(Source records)
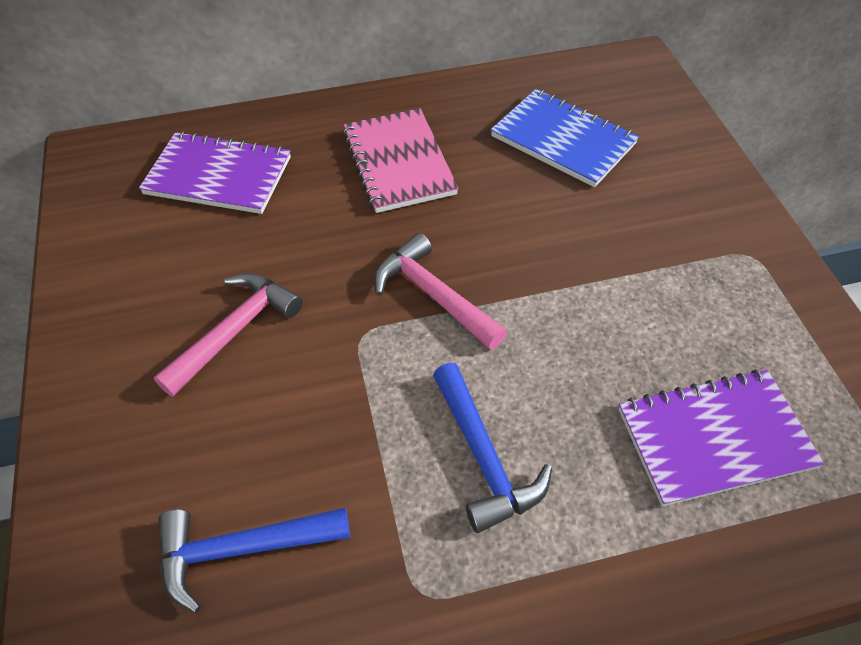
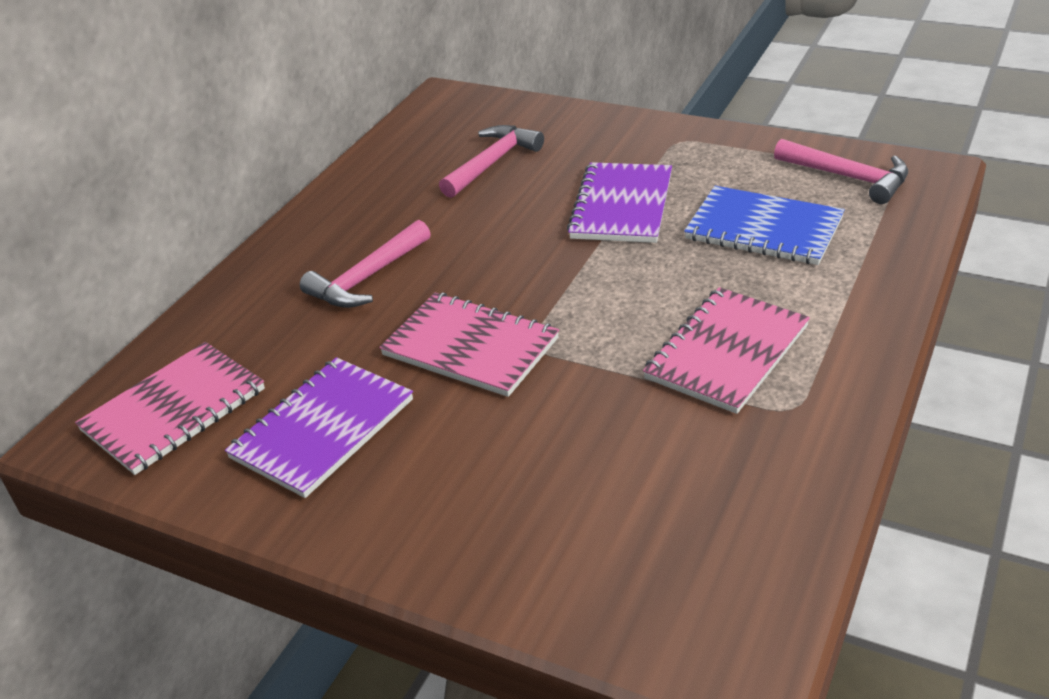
blue hammer: 2 -> 0
pink hammer: 2 -> 3
pink notebook: 1 -> 3

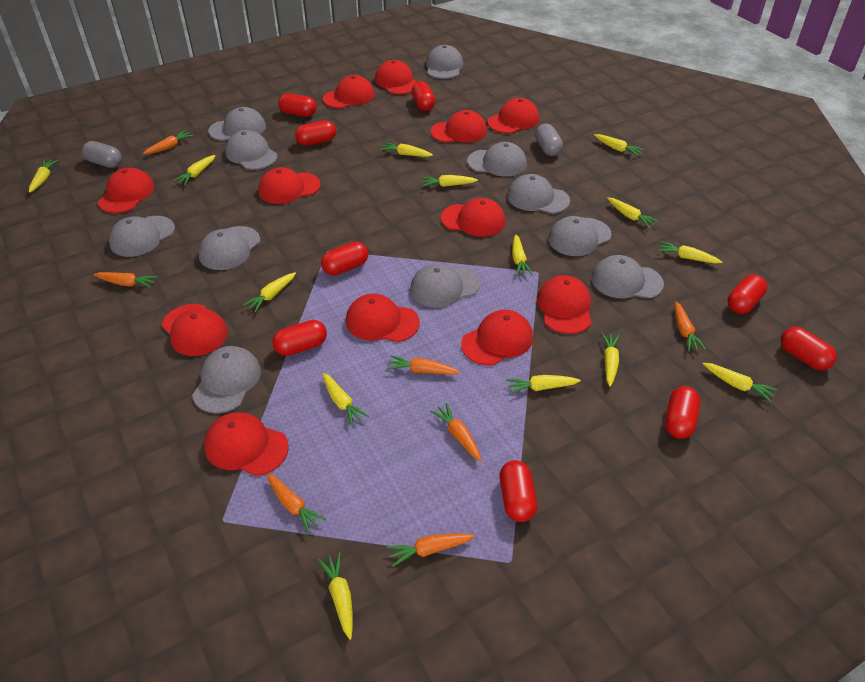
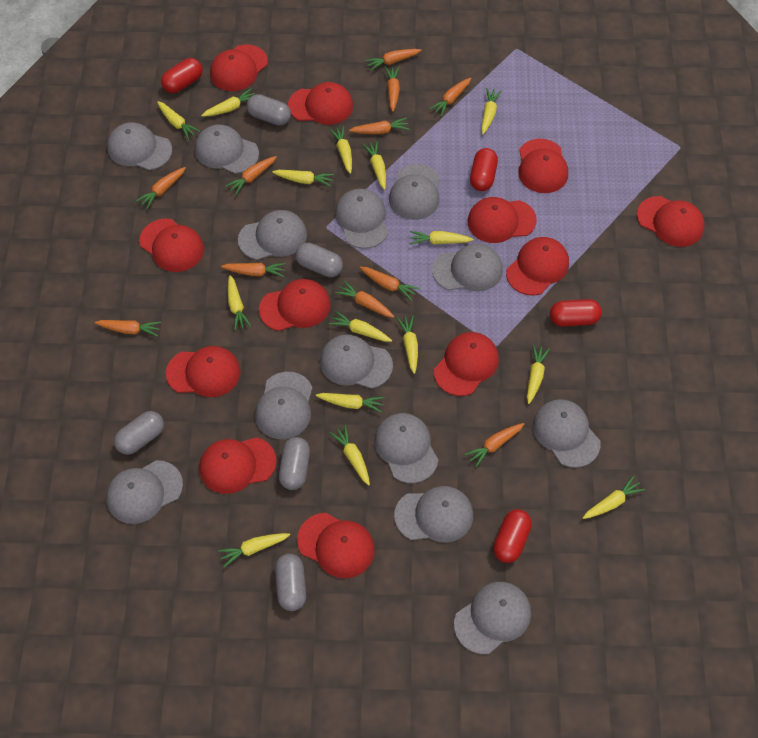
grey cap: 11 -> 13
grey capsule: 2 -> 5
orange carrot: 7 -> 11
red capsule: 9 -> 4
yellow carrot: 14 -> 15

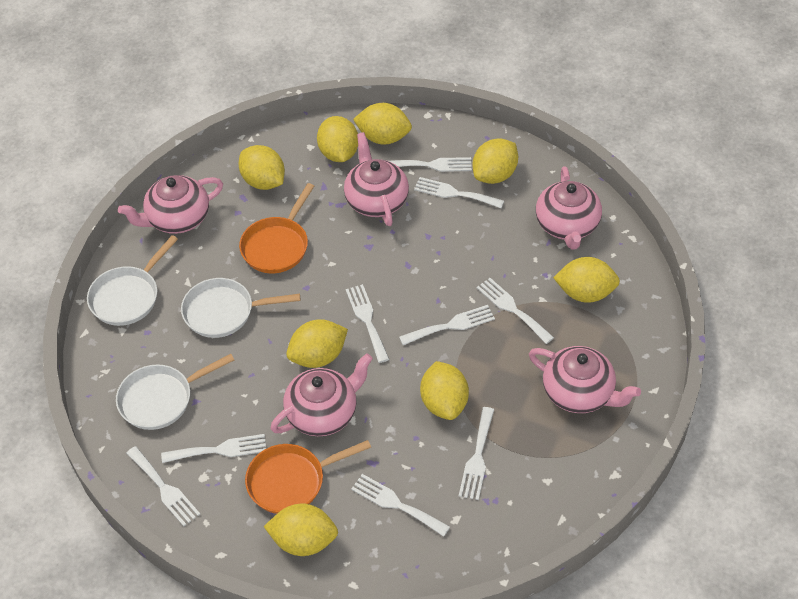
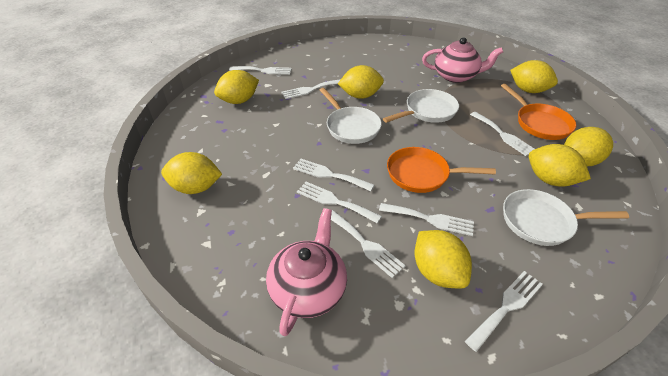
pink teapot: 5 -> 2
white fork: 9 -> 8
yellow lemon: 8 -> 7

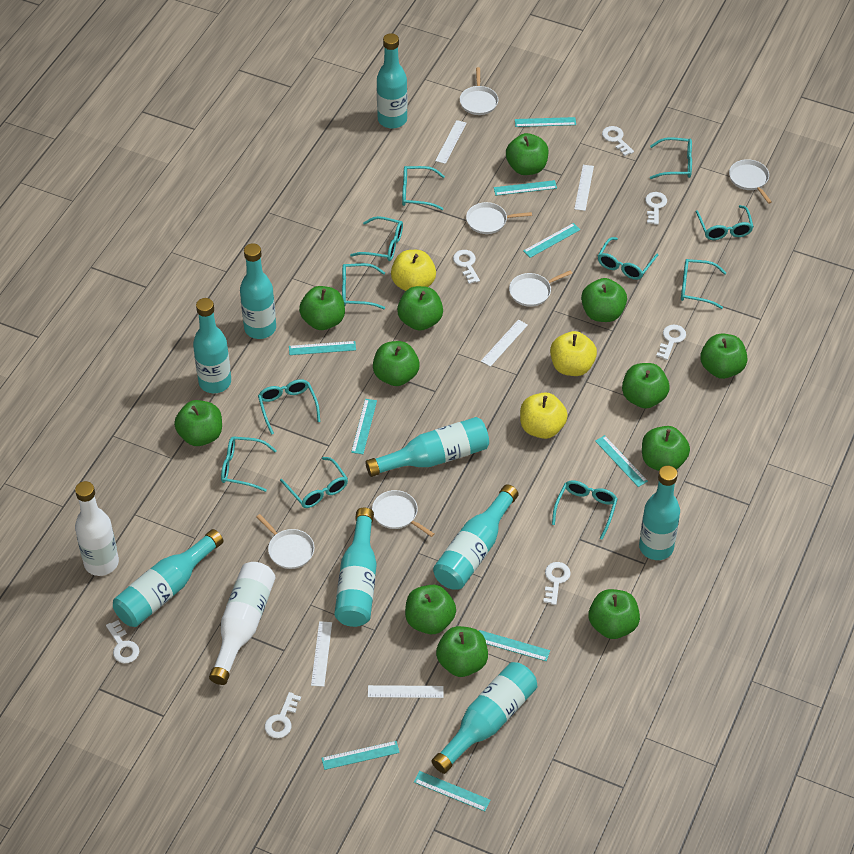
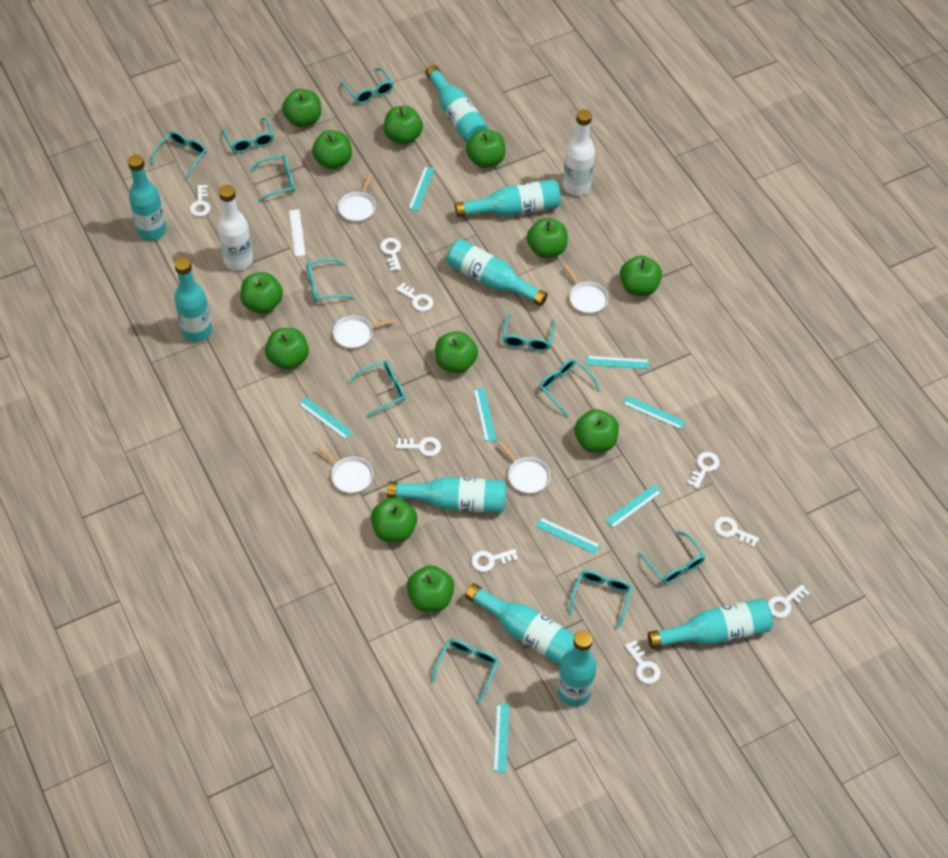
turquoise ruler: 9 -> 8
white key: 7 -> 9
white pan: 6 -> 5
white ruler: 5 -> 1
yellow apple: 3 -> 0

### To do
Once the pictures are set aside, repeat the remaining data word for word.

### Task result
blue hammer: 2 -> 0
pink hammer: 2 -> 3
pink notebook: 1 -> 3

grey cap: 11 -> 13
grey capsule: 2 -> 5
orange carrot: 7 -> 11
red capsule: 9 -> 4
yellow carrot: 14 -> 15

pink teapot: 5 -> 2
white fork: 9 -> 8
yellow lemon: 8 -> 7

turquoise ruler: 9 -> 8
white key: 7 -> 9
white pan: 6 -> 5
white ruler: 5 -> 1
yellow apple: 3 -> 0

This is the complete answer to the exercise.